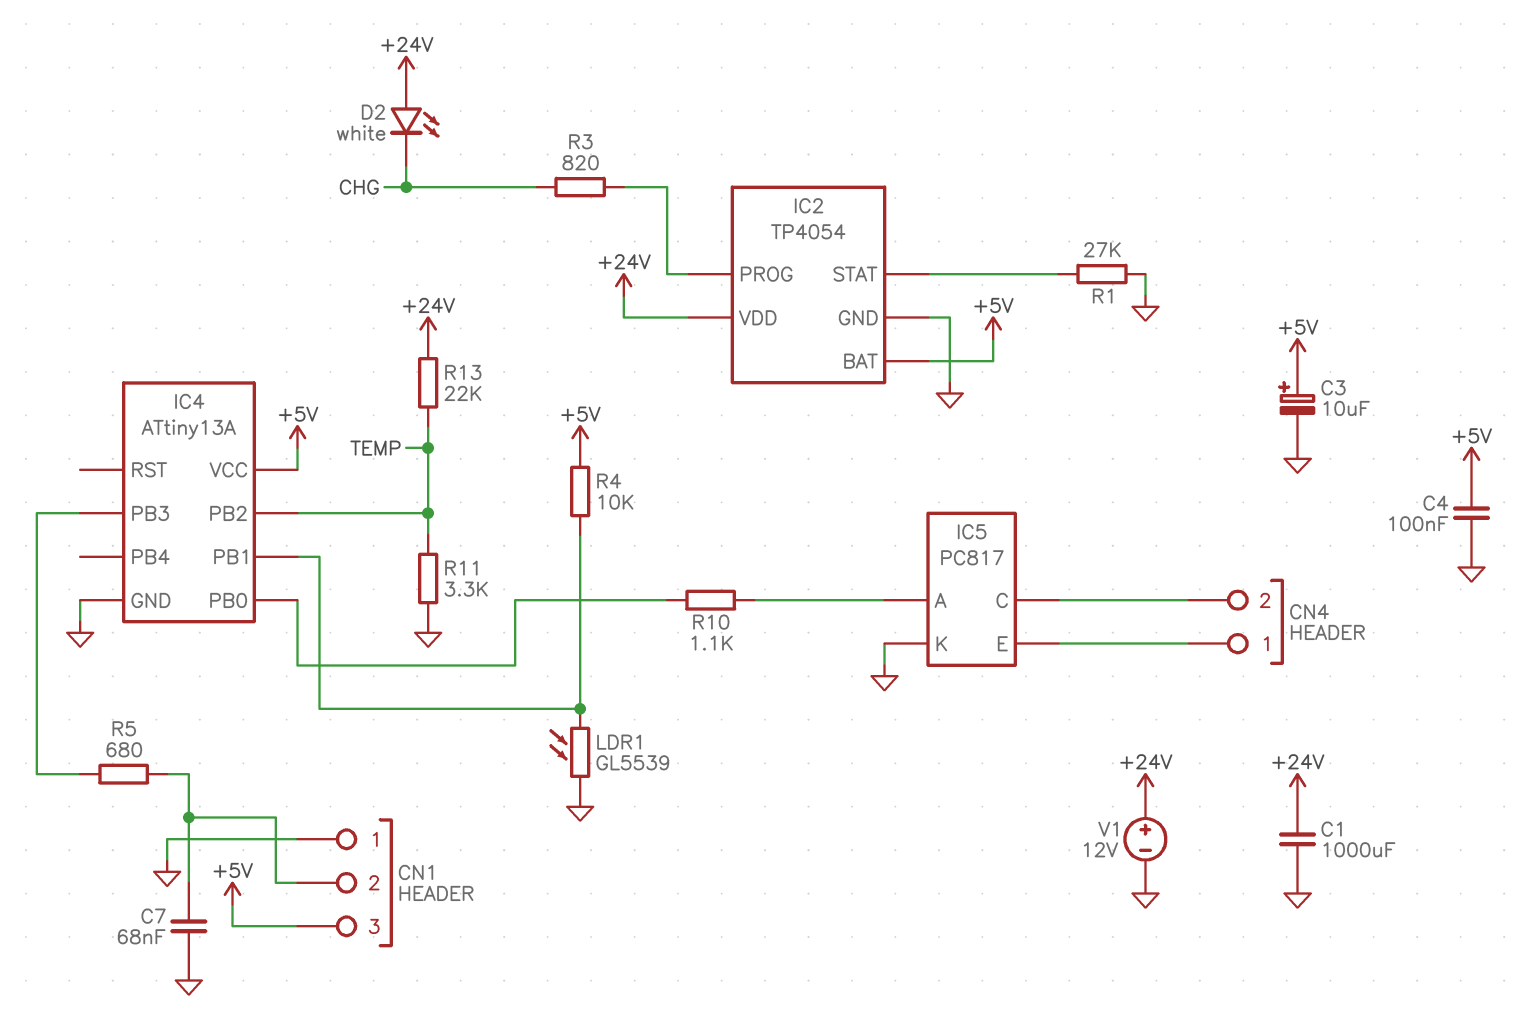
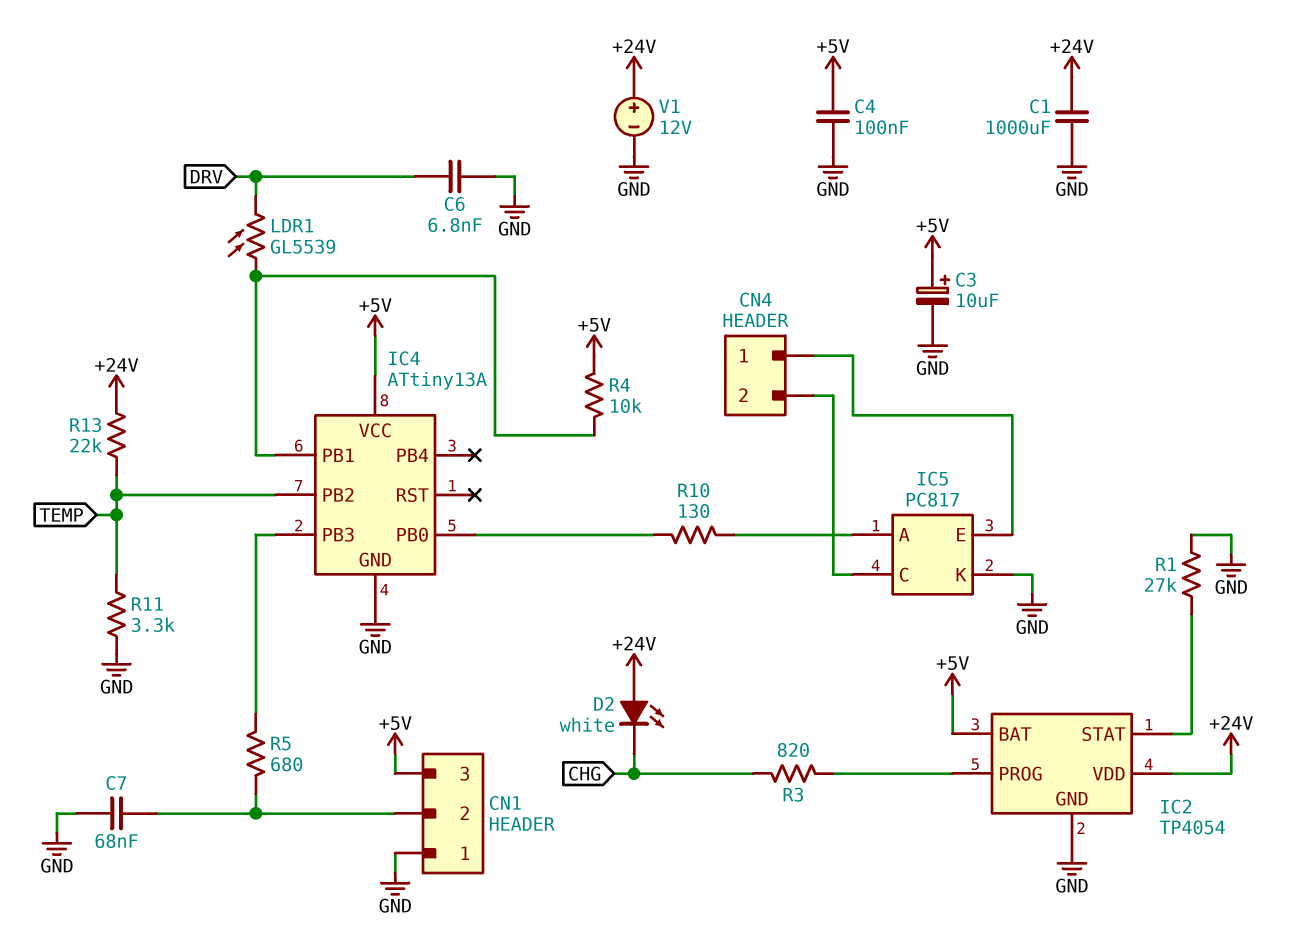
C6: none -> 6.8nF (DRV, GND)
LDR1: GL5539 (GND, IC4/PB1) -> GL5539 (DRV, IC4/PB1)
R10: 1.1k (IC4/PB0, IC5/A) -> 130 (IC4/PB0, IC5/A)

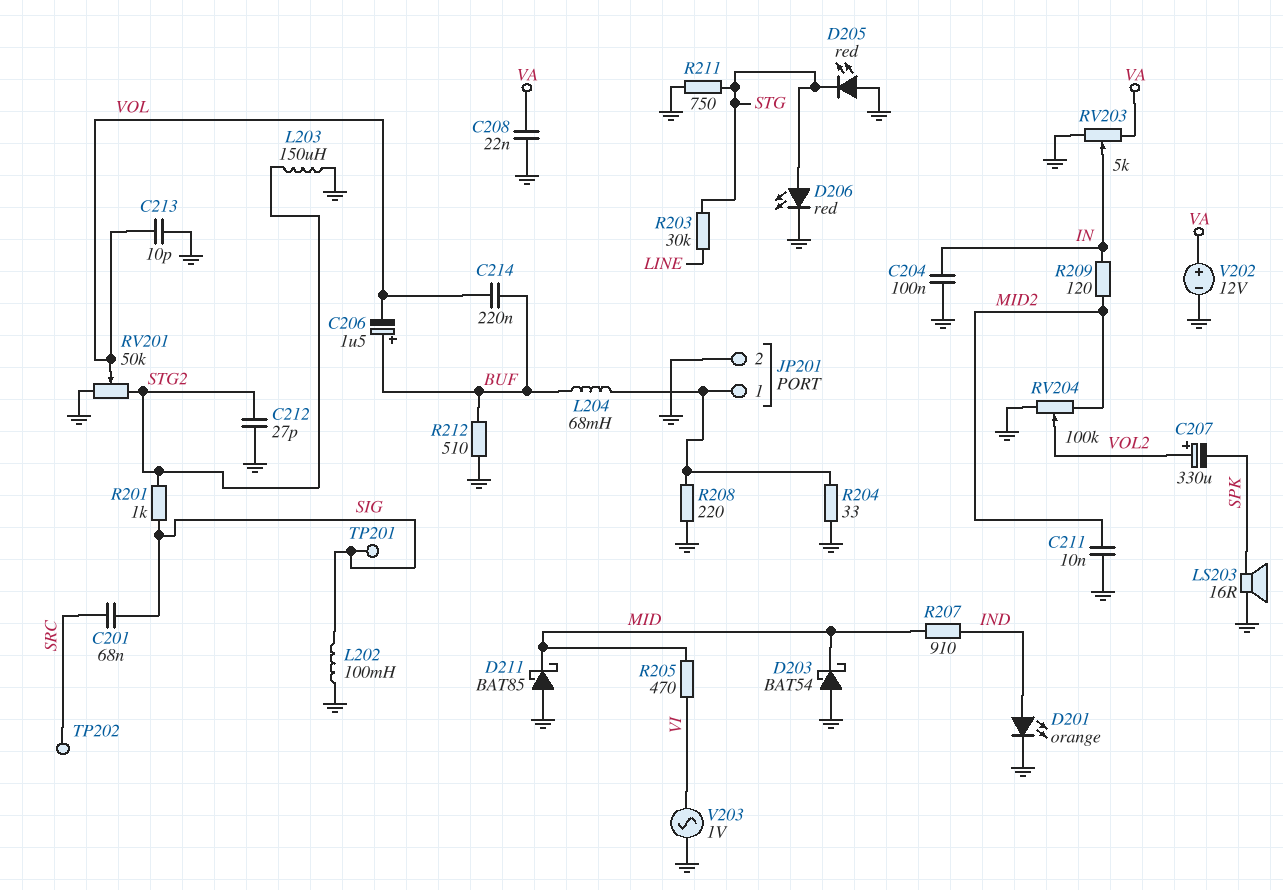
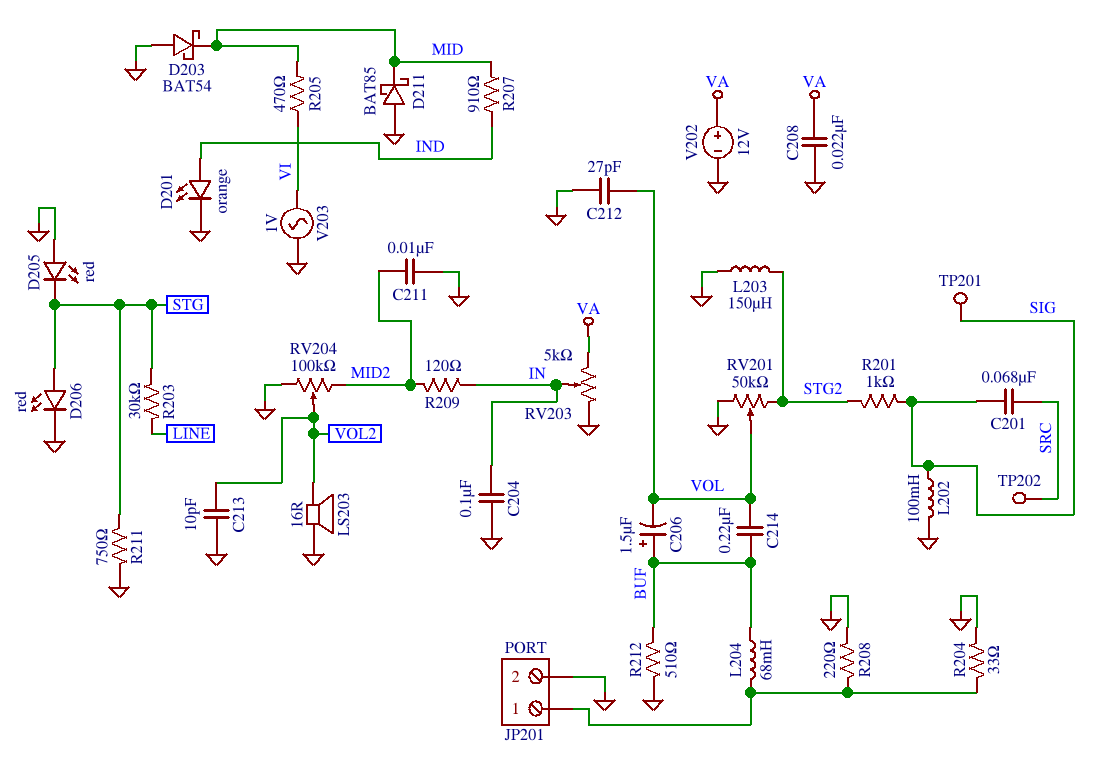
C207: 330uF (plus VOL2, minus SPK) -> none
C212: 27pF (GND, STG2) -> 27pF (GND, VOL)
C213: 10pF (GND, VOL) -> 10pF (GND, VOL2)
LS203: speaker 16R (GND, SPK) -> speaker 16R (GND, VOL2)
++++++
[WORK TASK]:
Retype each entry precisely. Skip images entirely.

[SOLUTION FOR THIS EXERCISE]:
C6: none -> 6.8nF (DRV, GND)
LDR1: GL5539 (GND, IC4/PB1) -> GL5539 (DRV, IC4/PB1)
R10: 1.1k (IC4/PB0, IC5/A) -> 130 (IC4/PB0, IC5/A)

C207: 330uF (plus VOL2, minus SPK) -> none
C212: 27pF (GND, STG2) -> 27pF (GND, VOL)
C213: 10pF (GND, VOL) -> 10pF (GND, VOL2)
LS203: speaker 16R (GND, SPK) -> speaker 16R (GND, VOL2)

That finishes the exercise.